DATASET RECORDS Start Marker

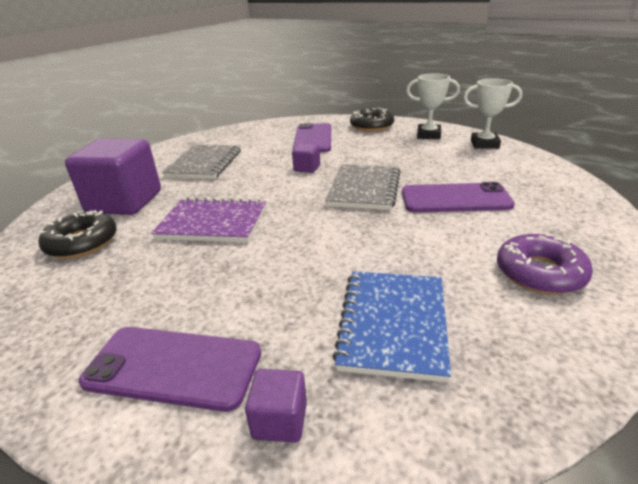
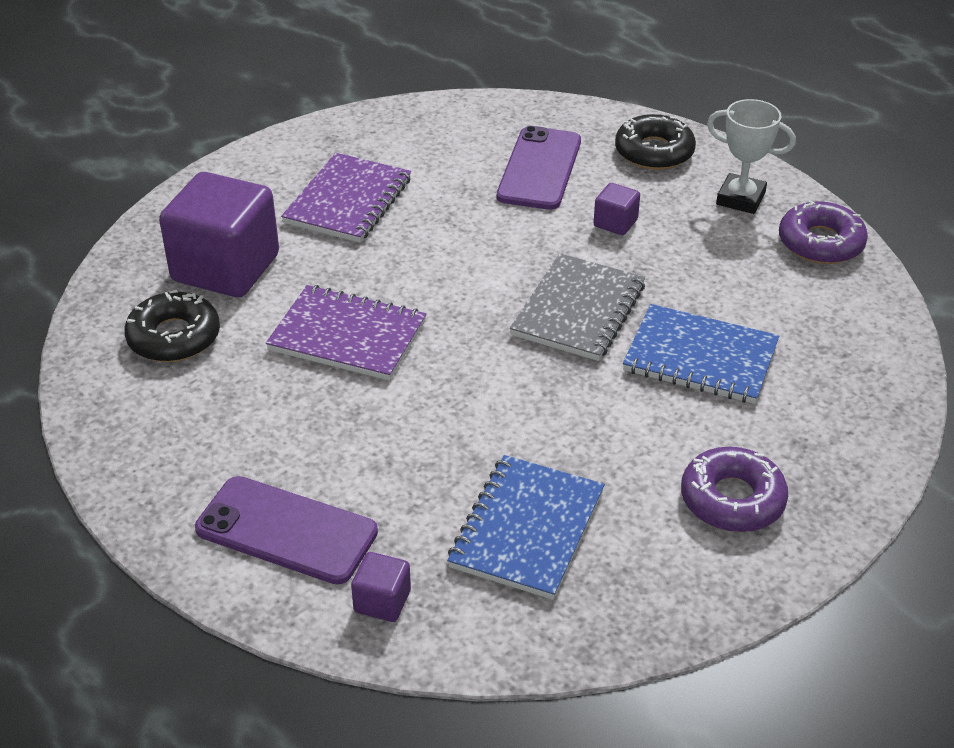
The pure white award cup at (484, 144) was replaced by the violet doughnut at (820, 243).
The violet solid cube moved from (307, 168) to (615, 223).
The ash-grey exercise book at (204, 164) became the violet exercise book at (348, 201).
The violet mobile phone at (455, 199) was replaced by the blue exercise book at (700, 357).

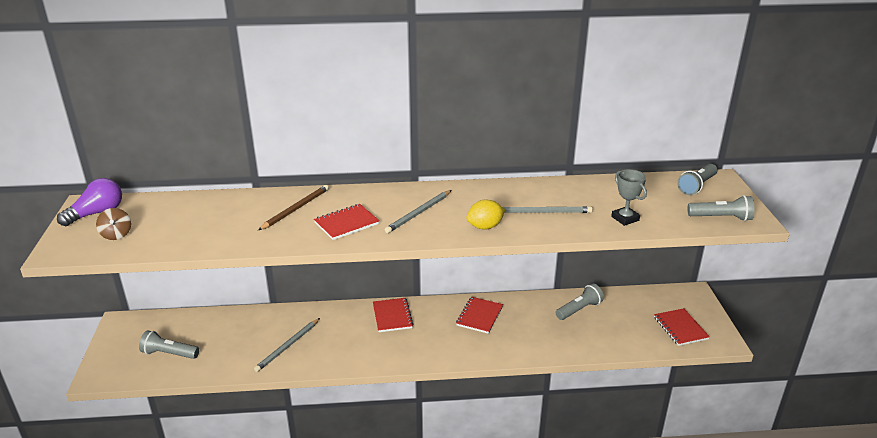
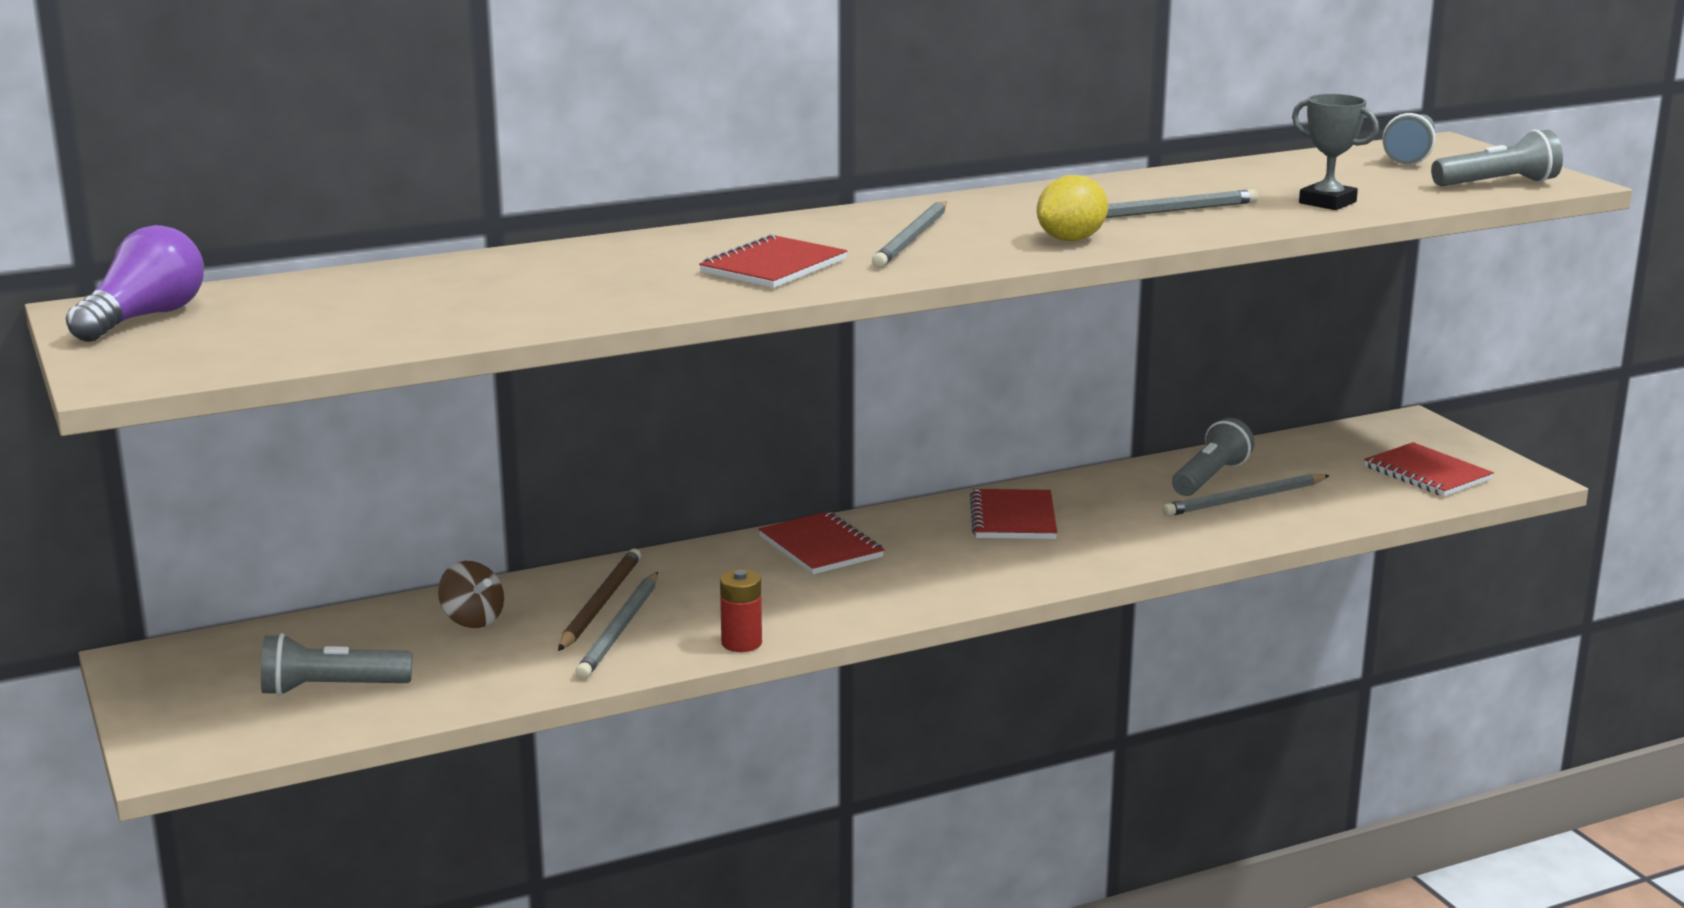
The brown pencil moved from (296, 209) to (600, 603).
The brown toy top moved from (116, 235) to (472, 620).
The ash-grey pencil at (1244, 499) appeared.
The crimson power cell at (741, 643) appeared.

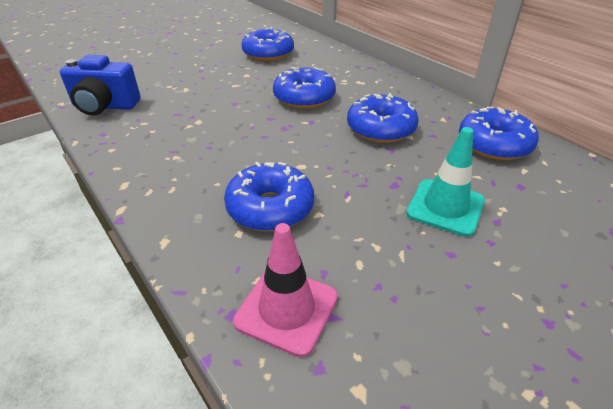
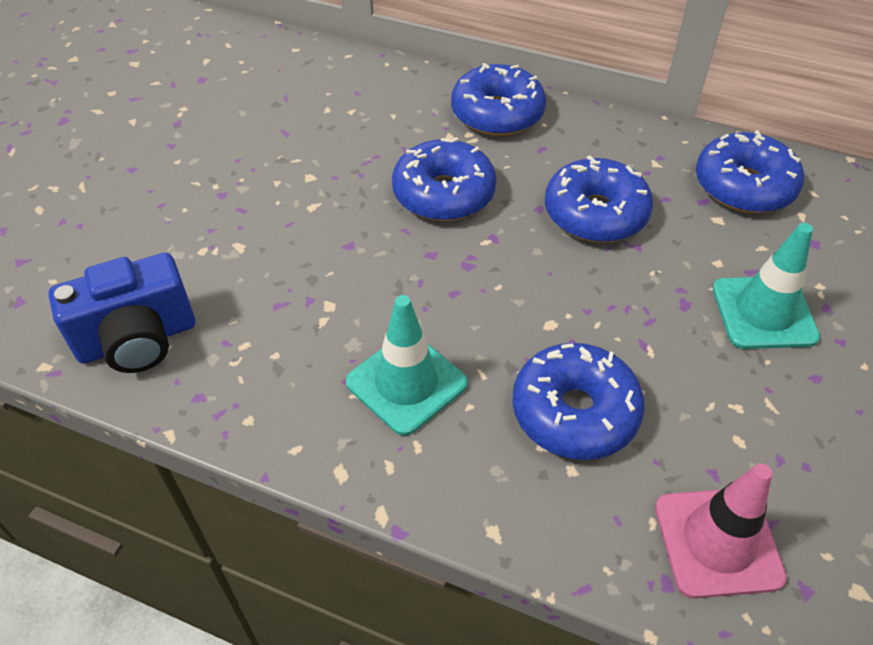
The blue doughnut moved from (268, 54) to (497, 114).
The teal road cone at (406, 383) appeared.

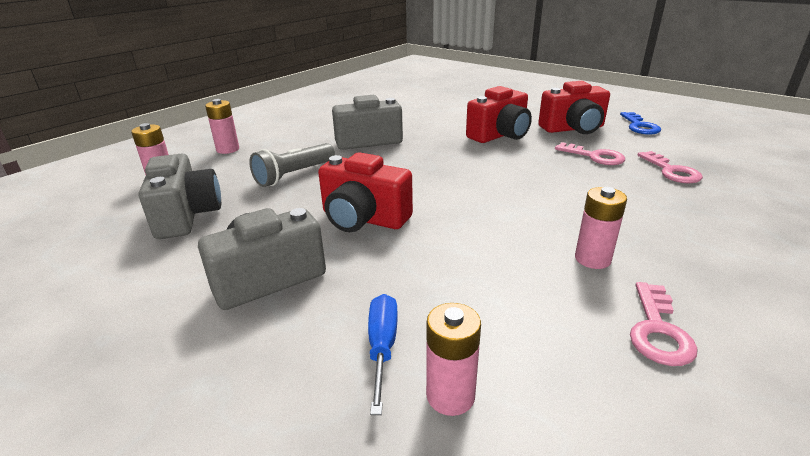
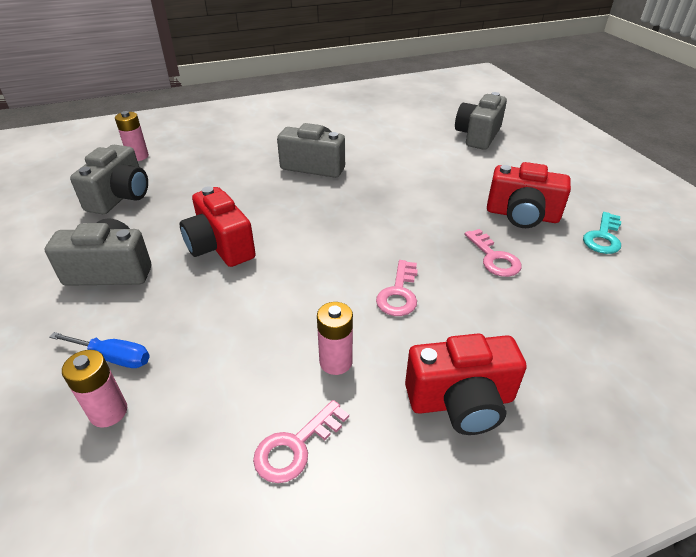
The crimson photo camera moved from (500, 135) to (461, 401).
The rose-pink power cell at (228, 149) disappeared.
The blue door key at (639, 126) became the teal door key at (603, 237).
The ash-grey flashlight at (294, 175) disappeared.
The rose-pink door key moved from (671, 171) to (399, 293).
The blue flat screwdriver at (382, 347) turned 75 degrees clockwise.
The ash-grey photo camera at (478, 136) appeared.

DATASET RECORDS End Marker

• _BRIEF_: Copy out every line of the material above exactly, skipping the pictures.

• _TASK OUTPUT_:
The pure white award cup at (484, 144) was replaced by the violet doughnut at (820, 243).
The violet solid cube moved from (307, 168) to (615, 223).
The ash-grey exercise book at (204, 164) became the violet exercise book at (348, 201).
The violet mobile phone at (455, 199) was replaced by the blue exercise book at (700, 357).

The brown pencil moved from (296, 209) to (600, 603).
The brown toy top moved from (116, 235) to (472, 620).
The ash-grey pencil at (1244, 499) appeared.
The crimson power cell at (741, 643) appeared.

The blue doughnut moved from (268, 54) to (497, 114).
The teal road cone at (406, 383) appeared.

The crimson photo camera moved from (500, 135) to (461, 401).
The rose-pink power cell at (228, 149) disappeared.
The blue door key at (639, 126) became the teal door key at (603, 237).
The ash-grey flashlight at (294, 175) disappeared.
The rose-pink door key moved from (671, 171) to (399, 293).
The blue flat screwdriver at (382, 347) turned 75 degrees clockwise.
The ash-grey photo camera at (478, 136) appeared.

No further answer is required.